Records drawn from a dataset:
☆ ☆ ☆ ☆
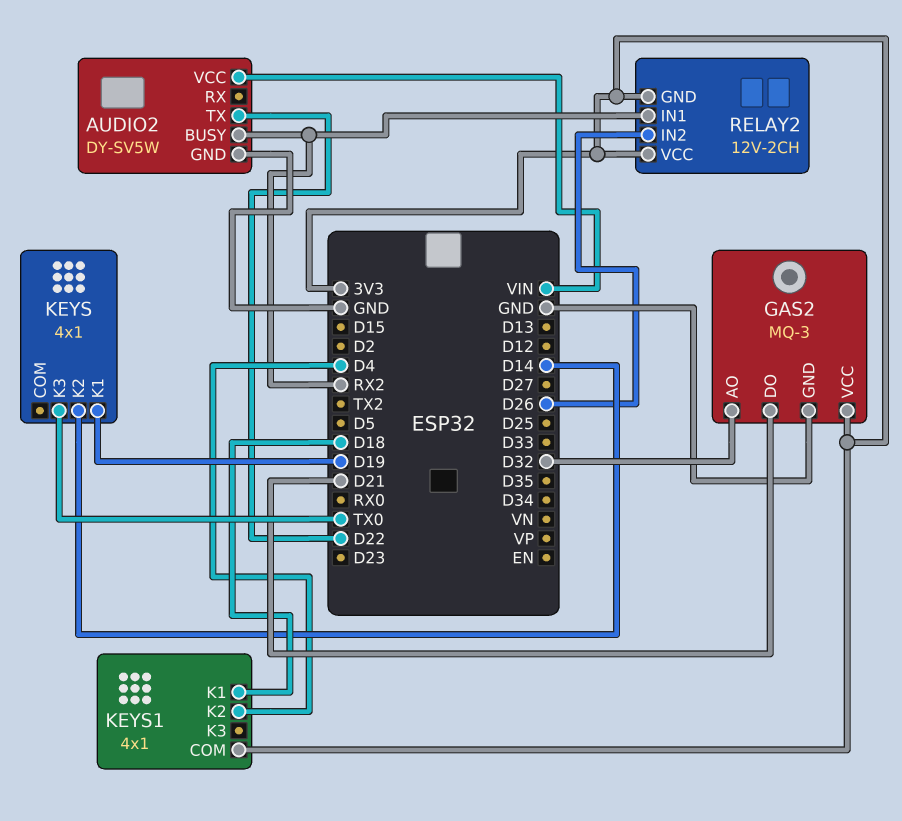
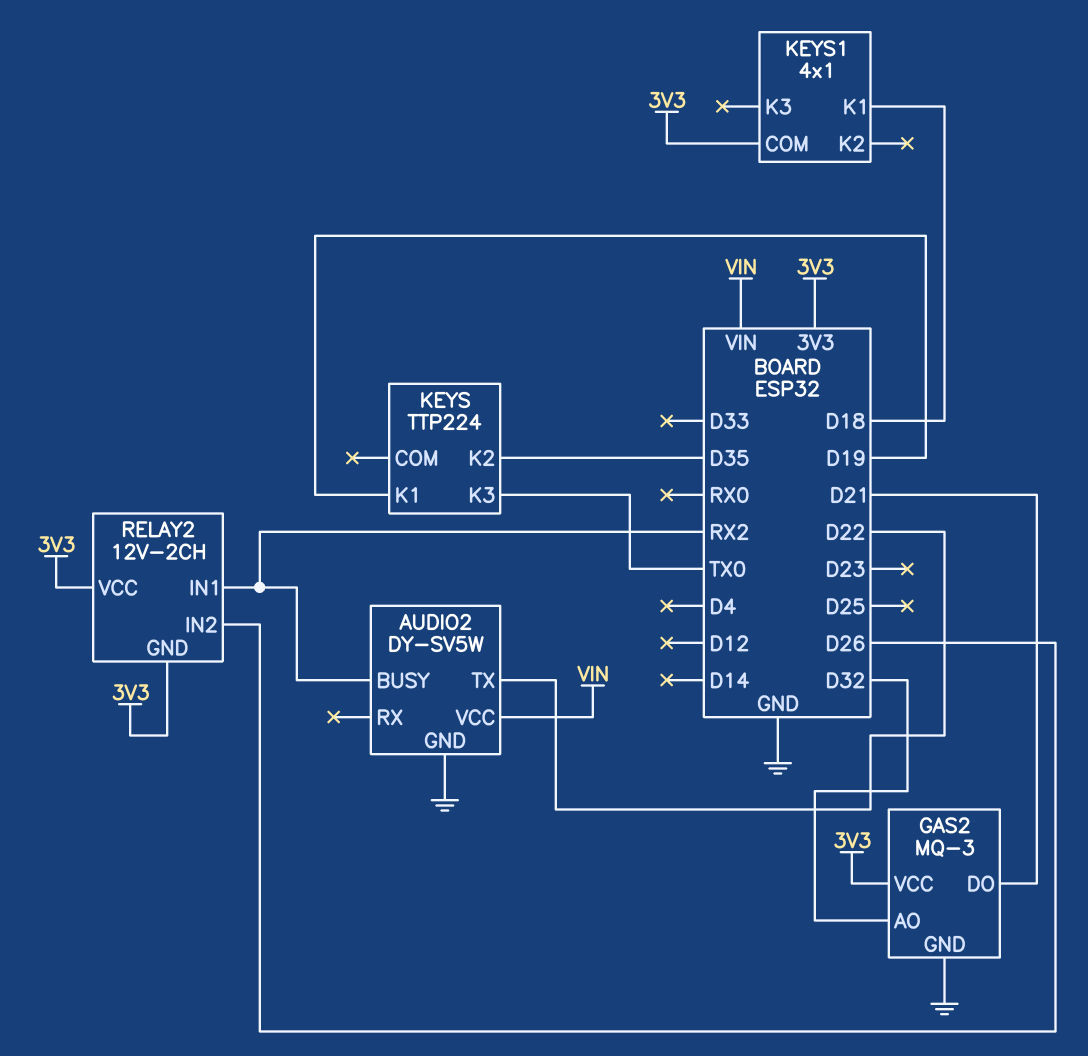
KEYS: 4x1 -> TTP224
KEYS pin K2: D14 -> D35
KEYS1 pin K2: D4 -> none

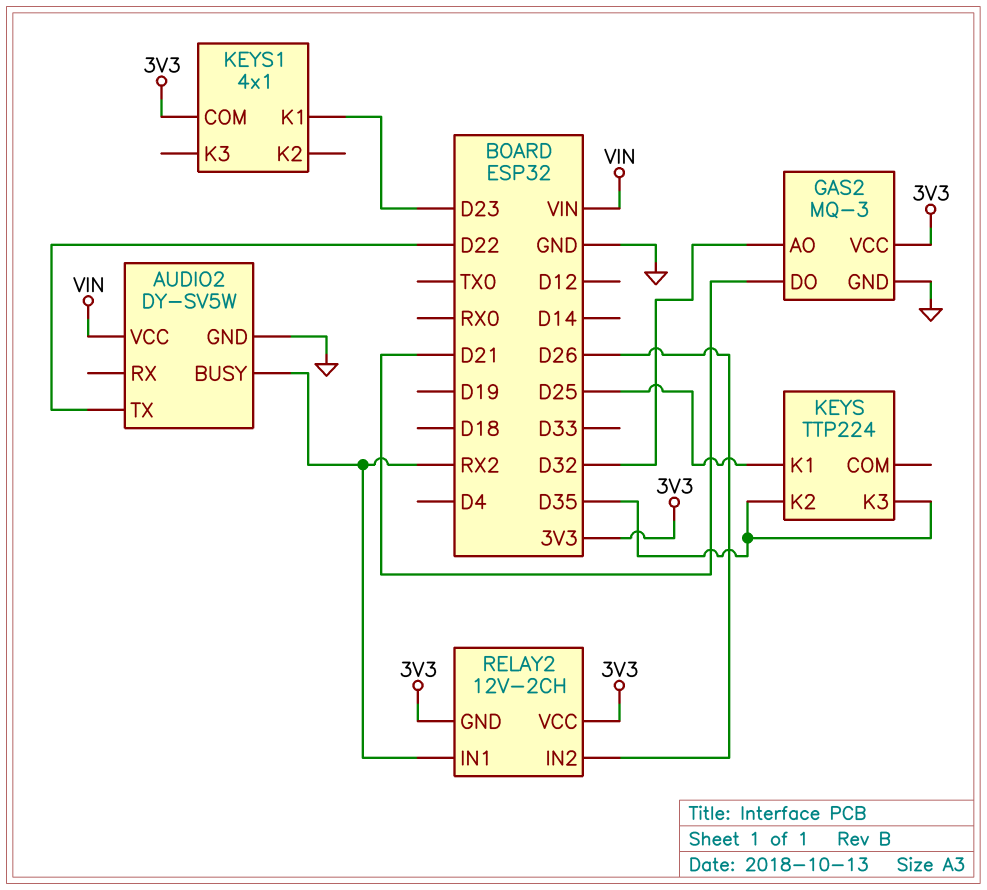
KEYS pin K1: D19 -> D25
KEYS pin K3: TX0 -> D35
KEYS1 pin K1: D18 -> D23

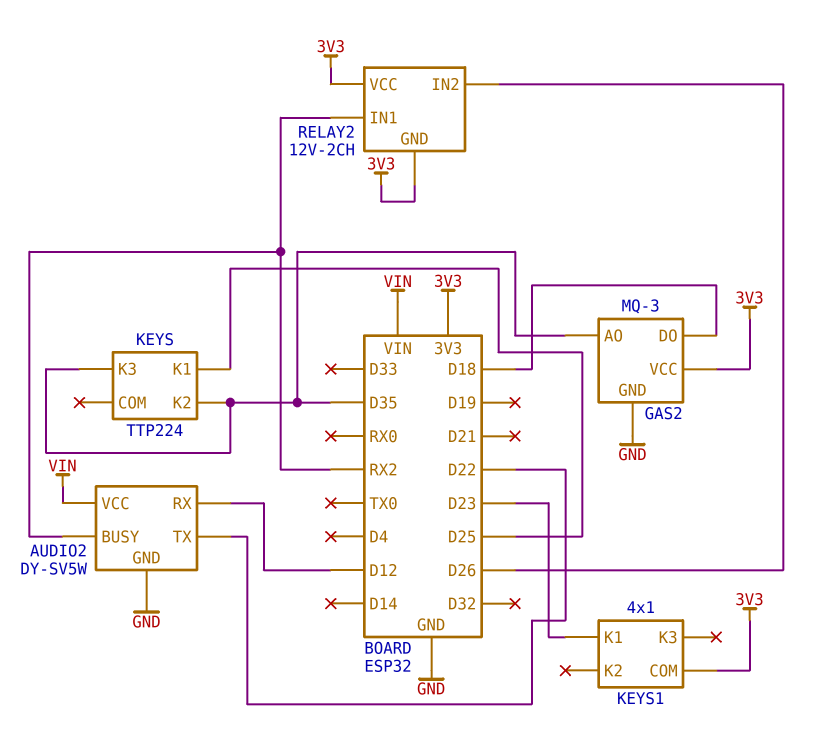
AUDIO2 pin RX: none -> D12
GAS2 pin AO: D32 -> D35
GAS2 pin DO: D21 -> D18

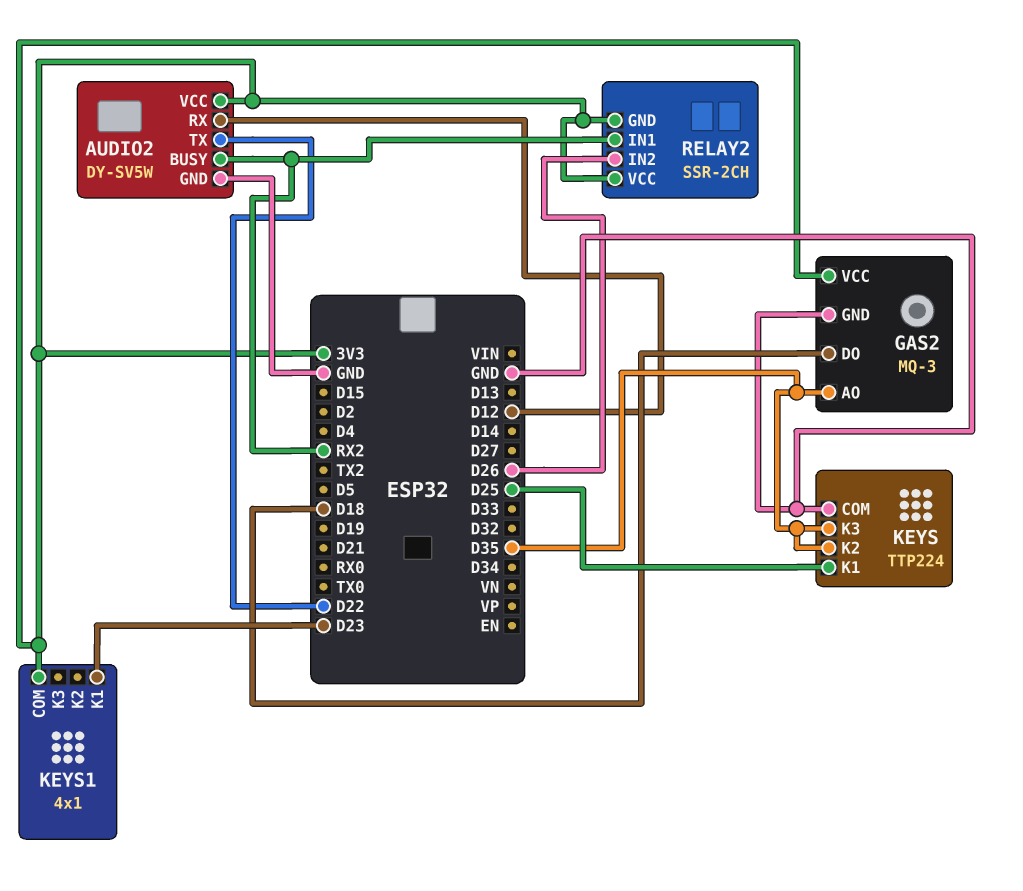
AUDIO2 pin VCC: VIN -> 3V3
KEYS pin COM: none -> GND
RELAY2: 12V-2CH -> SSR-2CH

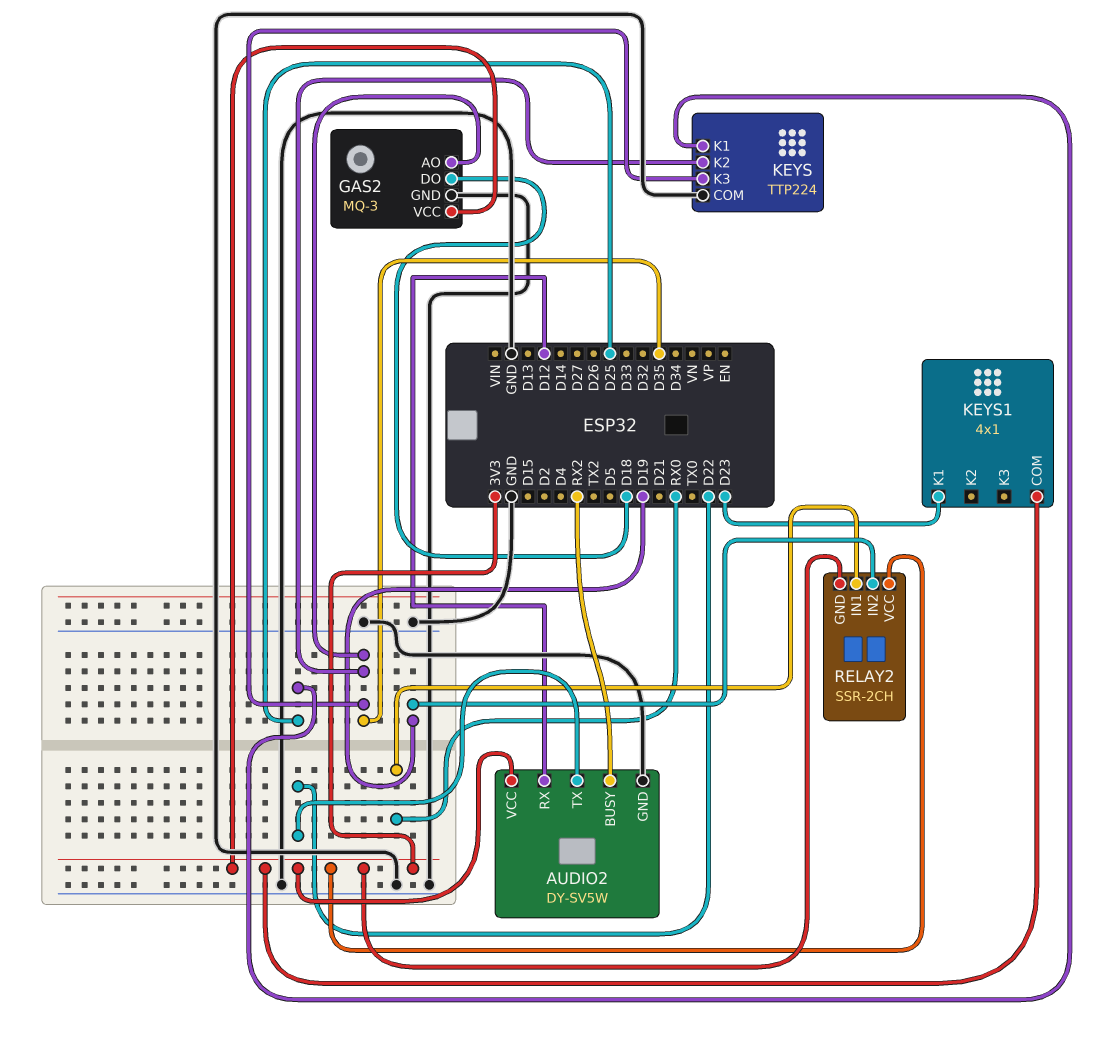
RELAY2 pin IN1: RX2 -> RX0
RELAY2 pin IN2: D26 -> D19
☆ ☆ ☆ ☆
In your copy, every entry above must match word for word, and no picture may appear.

◆ **Result of this exercise**
KEYS: 4x1 -> TTP224
KEYS pin K2: D14 -> D35
KEYS1 pin K2: D4 -> none

KEYS pin K1: D19 -> D25
KEYS pin K3: TX0 -> D35
KEYS1 pin K1: D18 -> D23

AUDIO2 pin RX: none -> D12
GAS2 pin AO: D32 -> D35
GAS2 pin DO: D21 -> D18

AUDIO2 pin VCC: VIN -> 3V3
KEYS pin COM: none -> GND
RELAY2: 12V-2CH -> SSR-2CH

RELAY2 pin IN1: RX2 -> RX0
RELAY2 pin IN2: D26 -> D19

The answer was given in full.